### Task goal
Could you render the rows from the one containing "50: 8:09 -> none" through the last row as a Markdown table with the columns No. and Line, skipping blank lines and leaving out the pictures?

### Data extracted from a collection

↓

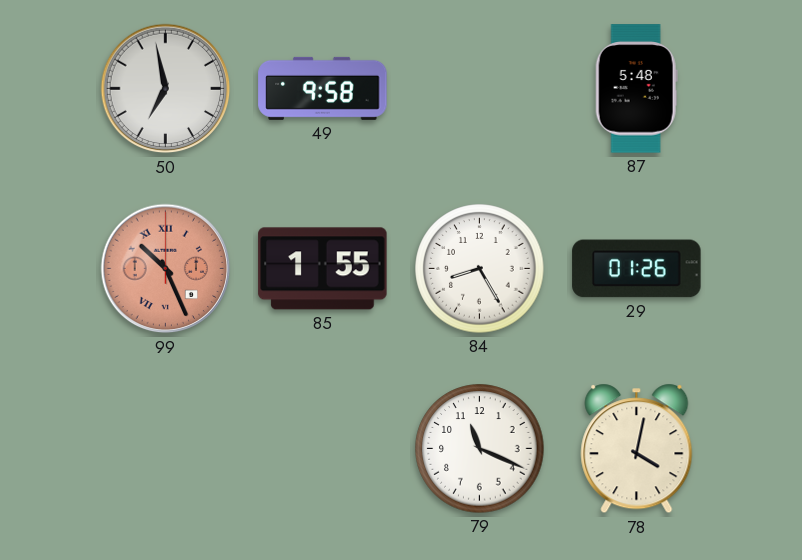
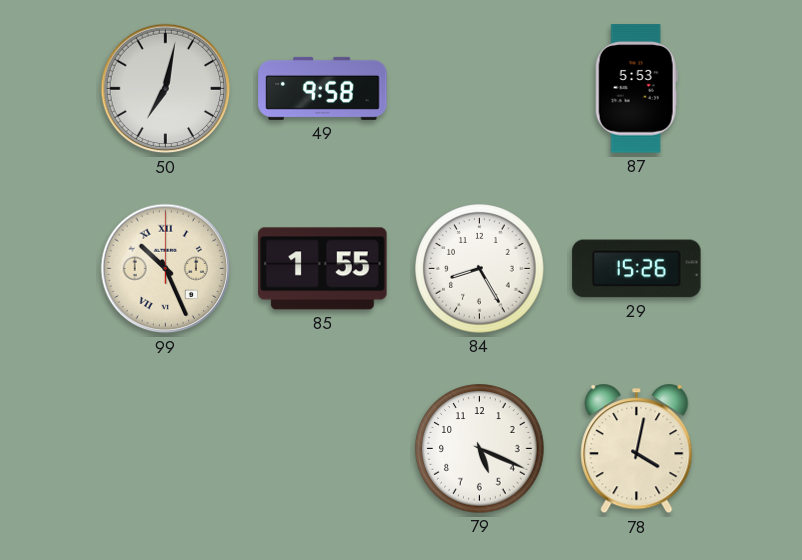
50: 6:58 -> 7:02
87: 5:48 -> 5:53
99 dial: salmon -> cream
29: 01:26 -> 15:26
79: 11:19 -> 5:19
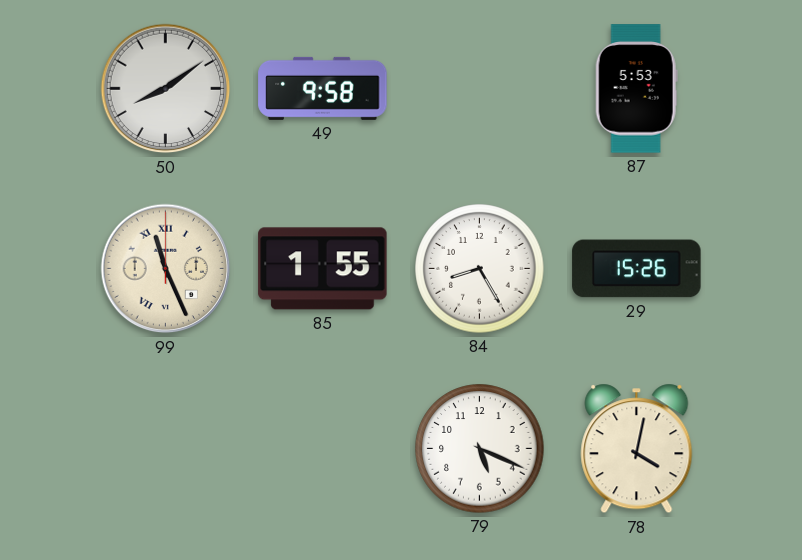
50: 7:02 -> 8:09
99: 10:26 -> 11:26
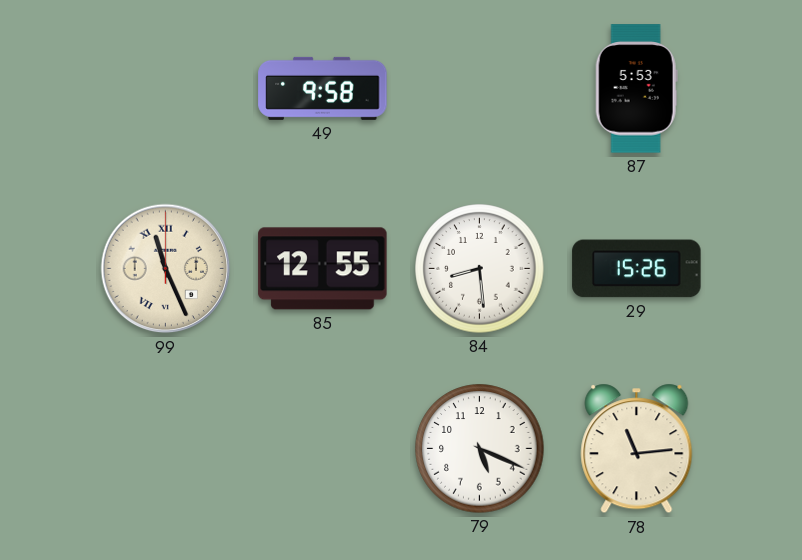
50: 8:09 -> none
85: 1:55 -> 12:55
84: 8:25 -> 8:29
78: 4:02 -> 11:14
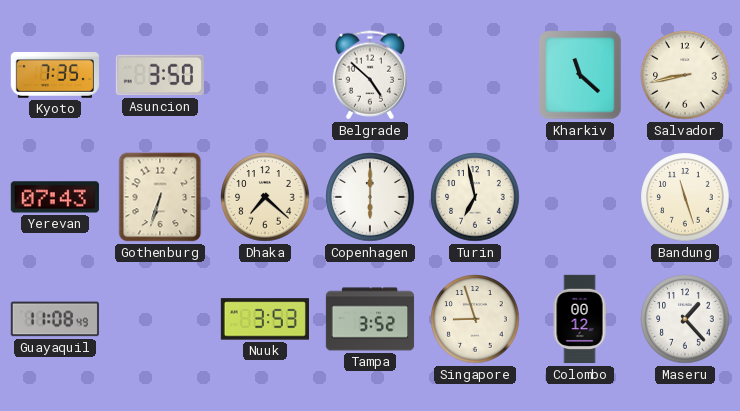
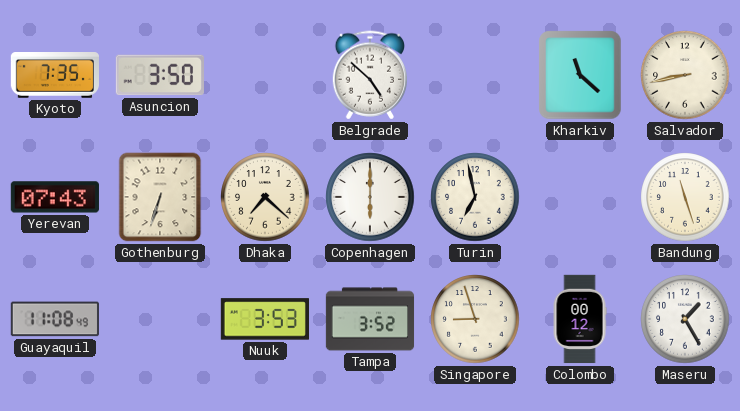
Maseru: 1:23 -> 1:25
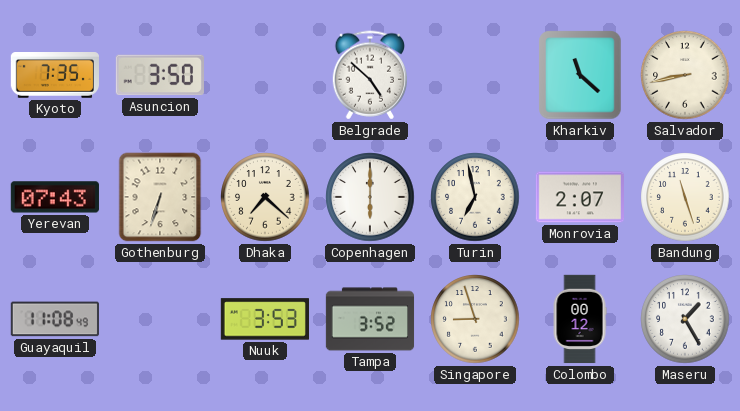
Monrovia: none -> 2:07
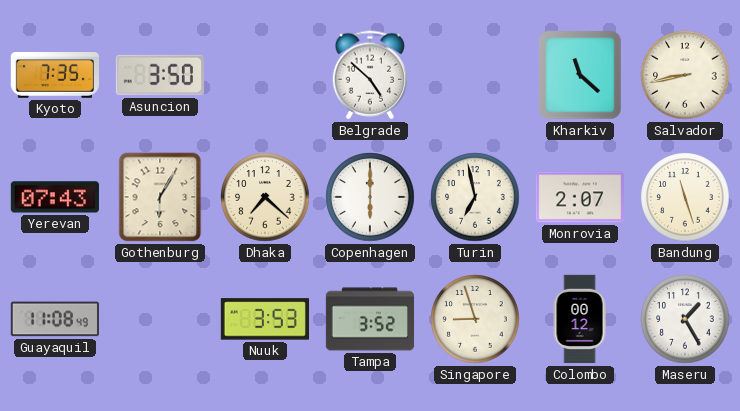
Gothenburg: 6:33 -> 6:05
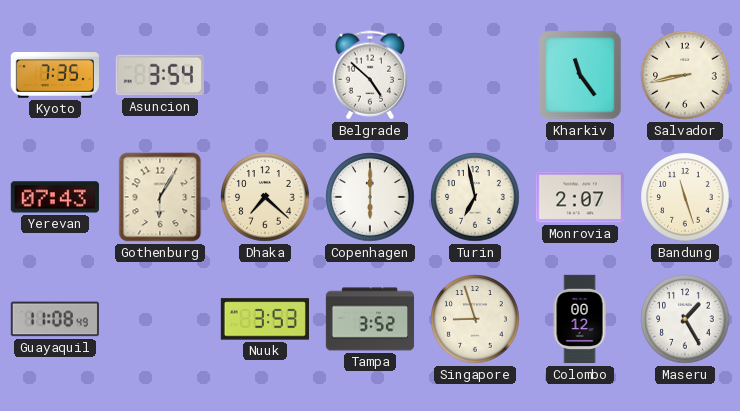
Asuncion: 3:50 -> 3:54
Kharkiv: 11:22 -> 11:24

↑

### Finished exercise
| No. | Line |
|---|---|
| 1 | 50: 8:09 -> none |
| 2 | 85: 1:55 -> 12:55 |
| 3 | 84: 8:25 -> 8:29 |
| 4 | 78: 4:02 -> 11:14 |
| 5 | Maseru: 1:23 -> 1:25 |
| 6 | Monrovia: none -> 2:07 |
| 7 | Gothenburg: 6:33 -> 6:05 |
| 8 | Asuncion: 3:50 -> 3:54 |
| 9 | Kharkiv: 11:22 -> 11:24 |